With the line containing "LIGHT pin OUT: A1 -> D10" as the start and the line containing "TEMP pin OUT: 7 -> A1" as the end, transcribe that span of the entries below exactly, including both.

[Modification records]
━━━━━━━━━━━━━━━━

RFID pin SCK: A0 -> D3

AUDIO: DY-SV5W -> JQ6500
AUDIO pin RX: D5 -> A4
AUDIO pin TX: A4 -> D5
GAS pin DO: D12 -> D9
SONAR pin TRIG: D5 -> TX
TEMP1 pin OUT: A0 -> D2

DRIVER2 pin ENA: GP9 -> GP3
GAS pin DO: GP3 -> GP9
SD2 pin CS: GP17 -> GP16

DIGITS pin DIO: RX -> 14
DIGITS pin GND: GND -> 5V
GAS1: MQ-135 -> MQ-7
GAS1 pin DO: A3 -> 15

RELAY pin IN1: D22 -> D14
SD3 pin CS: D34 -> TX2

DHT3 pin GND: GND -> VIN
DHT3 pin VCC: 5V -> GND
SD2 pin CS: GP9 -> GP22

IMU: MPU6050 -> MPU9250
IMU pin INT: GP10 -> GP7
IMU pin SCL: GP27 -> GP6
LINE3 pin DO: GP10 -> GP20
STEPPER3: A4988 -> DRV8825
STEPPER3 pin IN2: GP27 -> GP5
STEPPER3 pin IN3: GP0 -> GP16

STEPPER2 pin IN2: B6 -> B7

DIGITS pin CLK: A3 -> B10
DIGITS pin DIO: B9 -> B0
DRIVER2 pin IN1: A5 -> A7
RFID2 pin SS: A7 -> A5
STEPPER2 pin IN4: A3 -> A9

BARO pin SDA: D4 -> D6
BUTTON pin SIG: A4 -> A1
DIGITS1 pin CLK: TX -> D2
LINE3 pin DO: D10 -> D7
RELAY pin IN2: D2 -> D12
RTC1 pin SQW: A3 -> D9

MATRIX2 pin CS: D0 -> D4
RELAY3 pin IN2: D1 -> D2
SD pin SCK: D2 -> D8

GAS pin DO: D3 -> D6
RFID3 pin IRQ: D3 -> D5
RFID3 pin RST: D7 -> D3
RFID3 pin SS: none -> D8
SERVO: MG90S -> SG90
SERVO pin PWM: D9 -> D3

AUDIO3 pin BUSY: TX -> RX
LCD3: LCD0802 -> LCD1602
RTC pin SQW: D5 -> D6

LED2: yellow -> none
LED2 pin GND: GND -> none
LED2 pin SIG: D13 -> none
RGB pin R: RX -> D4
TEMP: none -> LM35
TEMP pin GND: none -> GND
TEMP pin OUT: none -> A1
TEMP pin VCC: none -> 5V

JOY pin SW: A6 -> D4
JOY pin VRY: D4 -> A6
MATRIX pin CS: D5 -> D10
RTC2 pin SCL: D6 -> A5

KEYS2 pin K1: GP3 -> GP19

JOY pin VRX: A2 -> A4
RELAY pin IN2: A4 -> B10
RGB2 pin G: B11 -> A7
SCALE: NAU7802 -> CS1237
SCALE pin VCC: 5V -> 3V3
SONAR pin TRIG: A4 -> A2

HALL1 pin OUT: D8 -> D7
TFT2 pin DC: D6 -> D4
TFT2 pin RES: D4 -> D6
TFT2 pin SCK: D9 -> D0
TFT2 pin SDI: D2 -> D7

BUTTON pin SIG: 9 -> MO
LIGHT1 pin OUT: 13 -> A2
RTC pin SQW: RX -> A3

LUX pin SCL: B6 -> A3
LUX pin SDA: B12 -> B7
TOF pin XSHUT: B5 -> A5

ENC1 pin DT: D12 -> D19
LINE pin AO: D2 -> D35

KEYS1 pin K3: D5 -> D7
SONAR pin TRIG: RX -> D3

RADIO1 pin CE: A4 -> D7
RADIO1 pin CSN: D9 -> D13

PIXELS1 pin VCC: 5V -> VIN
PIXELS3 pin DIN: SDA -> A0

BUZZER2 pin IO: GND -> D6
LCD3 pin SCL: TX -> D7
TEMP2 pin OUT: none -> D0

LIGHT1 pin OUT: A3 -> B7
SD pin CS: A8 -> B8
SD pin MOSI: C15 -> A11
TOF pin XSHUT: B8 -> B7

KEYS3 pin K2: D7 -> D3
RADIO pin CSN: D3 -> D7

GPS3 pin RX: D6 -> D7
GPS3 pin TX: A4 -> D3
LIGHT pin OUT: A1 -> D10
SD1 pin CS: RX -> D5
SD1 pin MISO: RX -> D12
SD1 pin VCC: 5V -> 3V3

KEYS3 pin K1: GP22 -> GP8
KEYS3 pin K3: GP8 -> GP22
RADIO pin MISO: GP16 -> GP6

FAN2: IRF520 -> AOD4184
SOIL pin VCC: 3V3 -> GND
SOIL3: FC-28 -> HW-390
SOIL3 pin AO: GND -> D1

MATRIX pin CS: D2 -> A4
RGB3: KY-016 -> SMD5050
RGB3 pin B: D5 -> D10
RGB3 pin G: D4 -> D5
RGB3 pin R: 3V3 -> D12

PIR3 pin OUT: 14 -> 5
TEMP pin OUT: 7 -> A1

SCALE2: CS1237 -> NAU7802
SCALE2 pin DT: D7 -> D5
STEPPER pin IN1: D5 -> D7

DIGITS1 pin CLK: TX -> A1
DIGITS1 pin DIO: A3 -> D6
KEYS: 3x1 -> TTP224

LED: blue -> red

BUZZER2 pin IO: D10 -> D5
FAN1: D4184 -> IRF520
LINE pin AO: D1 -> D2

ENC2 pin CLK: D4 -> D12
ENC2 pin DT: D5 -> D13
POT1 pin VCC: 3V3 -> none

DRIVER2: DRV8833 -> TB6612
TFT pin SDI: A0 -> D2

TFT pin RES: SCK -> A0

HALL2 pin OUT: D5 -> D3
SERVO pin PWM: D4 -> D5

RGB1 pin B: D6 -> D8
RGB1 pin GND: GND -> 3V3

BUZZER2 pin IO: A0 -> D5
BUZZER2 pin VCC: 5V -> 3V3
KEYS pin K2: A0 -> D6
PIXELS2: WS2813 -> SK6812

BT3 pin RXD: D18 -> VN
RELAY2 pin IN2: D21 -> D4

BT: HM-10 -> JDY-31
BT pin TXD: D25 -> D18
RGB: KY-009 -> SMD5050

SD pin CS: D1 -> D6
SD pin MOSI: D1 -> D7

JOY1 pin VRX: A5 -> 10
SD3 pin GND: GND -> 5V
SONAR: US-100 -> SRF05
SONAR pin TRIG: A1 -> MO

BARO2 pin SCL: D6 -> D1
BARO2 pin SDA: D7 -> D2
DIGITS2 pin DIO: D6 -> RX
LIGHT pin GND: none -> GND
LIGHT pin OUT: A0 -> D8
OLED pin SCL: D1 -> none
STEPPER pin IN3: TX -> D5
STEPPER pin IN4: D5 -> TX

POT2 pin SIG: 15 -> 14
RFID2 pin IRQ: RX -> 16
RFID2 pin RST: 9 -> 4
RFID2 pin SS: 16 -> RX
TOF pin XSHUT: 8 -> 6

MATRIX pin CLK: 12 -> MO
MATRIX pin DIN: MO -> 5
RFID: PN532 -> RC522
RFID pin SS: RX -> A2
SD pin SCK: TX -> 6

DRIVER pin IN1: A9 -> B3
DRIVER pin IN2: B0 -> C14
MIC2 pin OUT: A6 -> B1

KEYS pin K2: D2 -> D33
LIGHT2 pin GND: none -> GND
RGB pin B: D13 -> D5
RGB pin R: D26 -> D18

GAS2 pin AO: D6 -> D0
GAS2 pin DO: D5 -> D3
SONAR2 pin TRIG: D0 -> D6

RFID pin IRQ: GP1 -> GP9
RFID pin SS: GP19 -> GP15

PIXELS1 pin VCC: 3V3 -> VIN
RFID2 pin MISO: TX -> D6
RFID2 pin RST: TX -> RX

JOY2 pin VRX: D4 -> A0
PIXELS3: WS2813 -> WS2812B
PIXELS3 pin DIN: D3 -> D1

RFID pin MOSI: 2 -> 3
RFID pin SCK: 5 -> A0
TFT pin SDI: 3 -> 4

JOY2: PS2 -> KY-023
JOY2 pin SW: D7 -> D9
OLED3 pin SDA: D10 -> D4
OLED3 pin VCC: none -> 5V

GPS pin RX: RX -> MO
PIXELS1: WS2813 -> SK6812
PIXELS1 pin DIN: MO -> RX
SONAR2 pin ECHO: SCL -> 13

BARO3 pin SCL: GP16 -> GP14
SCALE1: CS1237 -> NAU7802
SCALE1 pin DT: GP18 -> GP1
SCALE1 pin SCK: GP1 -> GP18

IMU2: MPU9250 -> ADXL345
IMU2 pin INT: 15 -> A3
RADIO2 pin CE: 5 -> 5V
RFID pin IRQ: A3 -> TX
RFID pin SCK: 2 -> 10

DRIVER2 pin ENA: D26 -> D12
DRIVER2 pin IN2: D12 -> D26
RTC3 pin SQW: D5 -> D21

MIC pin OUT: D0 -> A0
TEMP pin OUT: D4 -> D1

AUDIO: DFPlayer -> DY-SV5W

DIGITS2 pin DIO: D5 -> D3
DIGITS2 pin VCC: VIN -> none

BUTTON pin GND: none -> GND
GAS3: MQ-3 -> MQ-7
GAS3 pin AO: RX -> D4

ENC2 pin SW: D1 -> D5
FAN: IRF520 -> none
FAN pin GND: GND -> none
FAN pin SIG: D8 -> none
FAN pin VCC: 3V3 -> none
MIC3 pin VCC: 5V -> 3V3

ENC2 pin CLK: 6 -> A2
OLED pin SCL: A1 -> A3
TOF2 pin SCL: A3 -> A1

━━━━━━━━━━━━━━━━

RESPONSE BELOW:
LIGHT pin OUT: A1 -> D10
SD1 pin CS: RX -> D5
SD1 pin MISO: RX -> D12
SD1 pin VCC: 5V -> 3V3

KEYS3 pin K1: GP22 -> GP8
KEYS3 pin K3: GP8 -> GP22
RADIO pin MISO: GP16 -> GP6

FAN2: IRF520 -> AOD4184
SOIL pin VCC: 3V3 -> GND
SOIL3: FC-28 -> HW-390
SOIL3 pin AO: GND -> D1

MATRIX pin CS: D2 -> A4
RGB3: KY-016 -> SMD5050
RGB3 pin B: D5 -> D10
RGB3 pin G: D4 -> D5
RGB3 pin R: 3V3 -> D12

PIR3 pin OUT: 14 -> 5
TEMP pin OUT: 7 -> A1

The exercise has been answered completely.